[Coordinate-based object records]
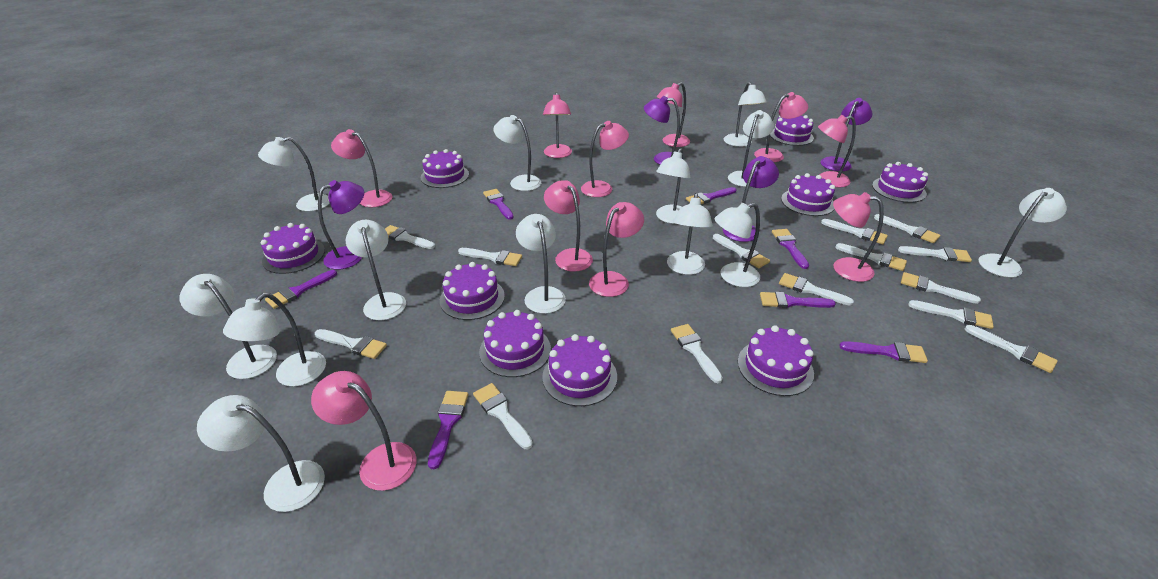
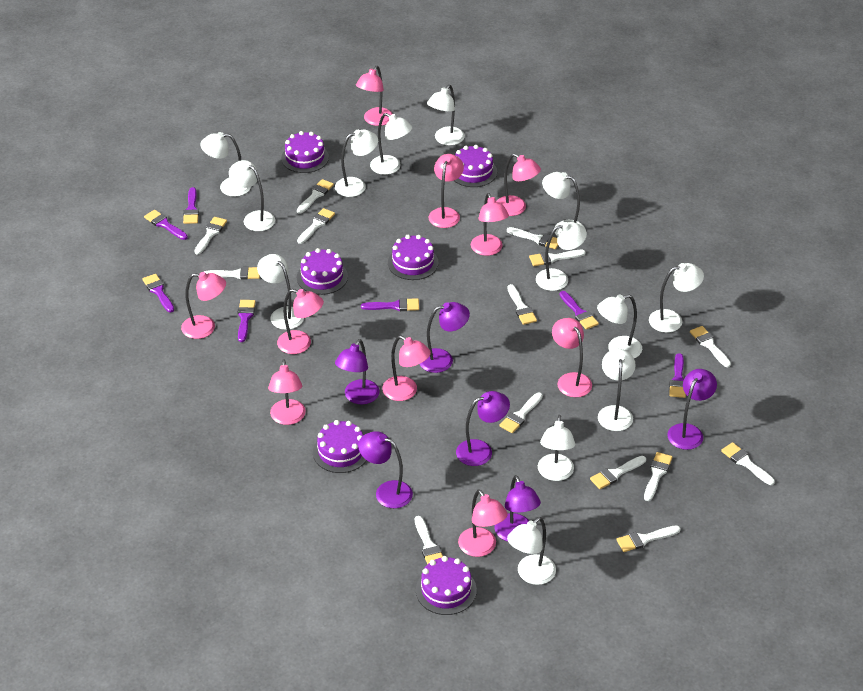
purple cake: 9 -> 6
purple lamp: 4 -> 6

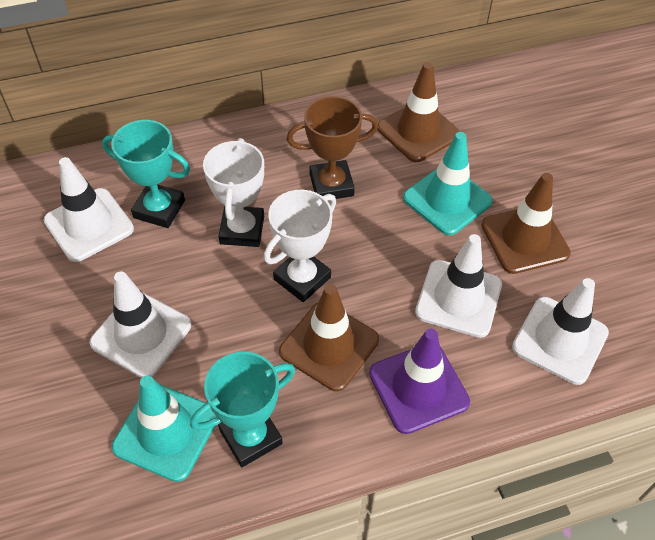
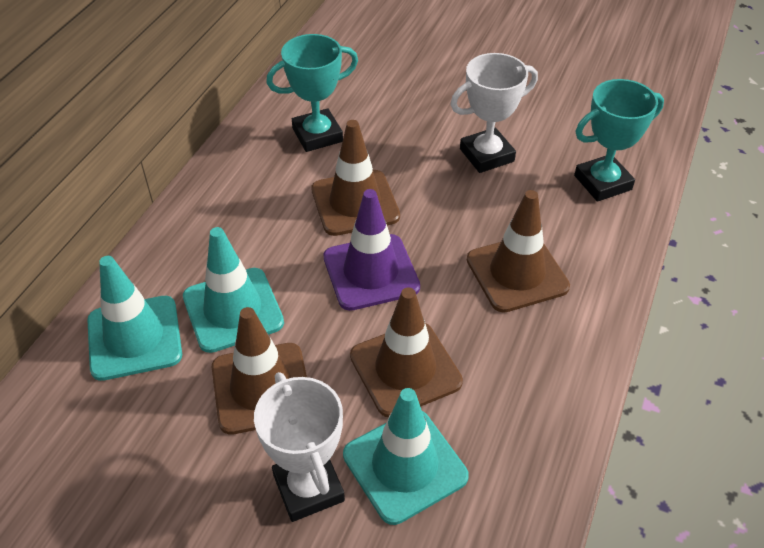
brown traffic cone: 3 -> 4
brown trophy: 1 -> 0
turquoise traffic cone: 2 -> 3
white traffic cone: 4 -> 0

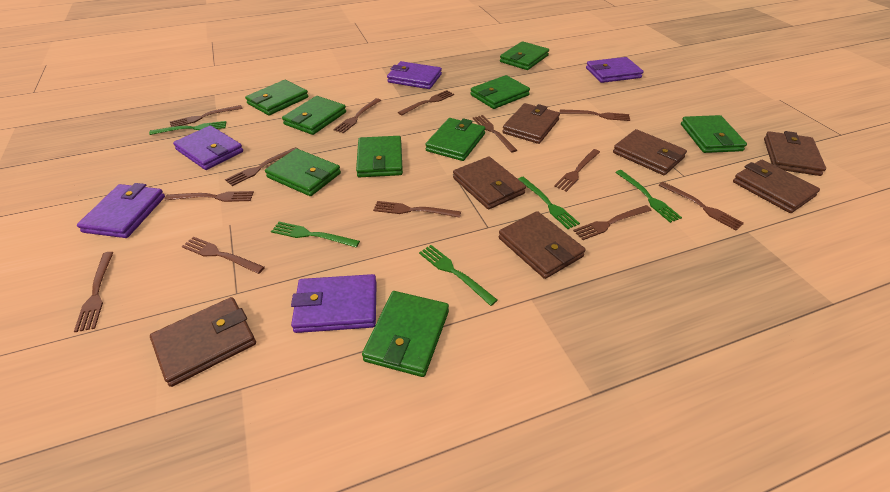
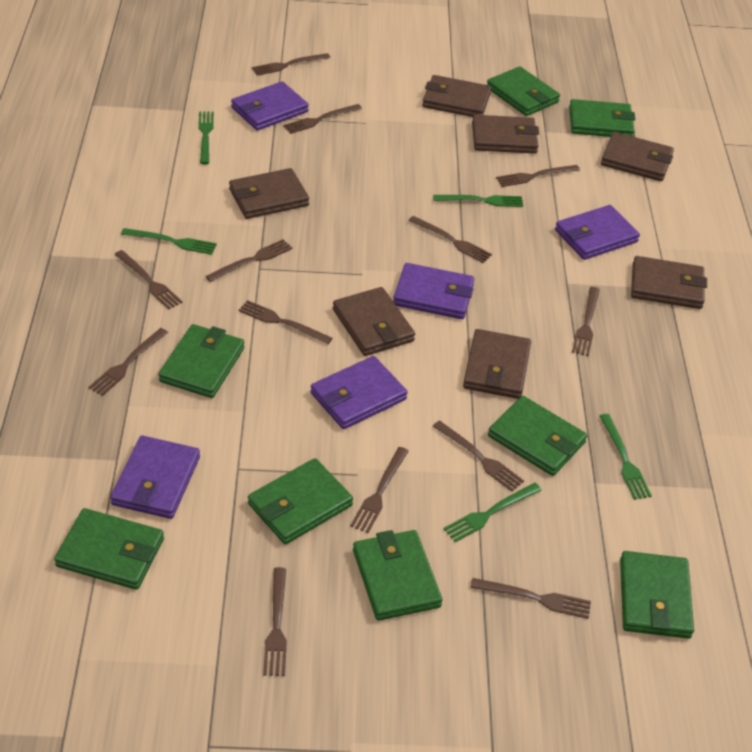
green wallet: 9 -> 8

• _TASK DIRECTIONS_
Only the lines from the one holding "purple lamp: 4 -> 6" through the last line of the records should be output, please, exactly and without any pictures.

• _ANSWER SPACE_
purple lamp: 4 -> 6

brown traffic cone: 3 -> 4
brown trophy: 1 -> 0
turquoise traffic cone: 2 -> 3
white traffic cone: 4 -> 0

green wallet: 9 -> 8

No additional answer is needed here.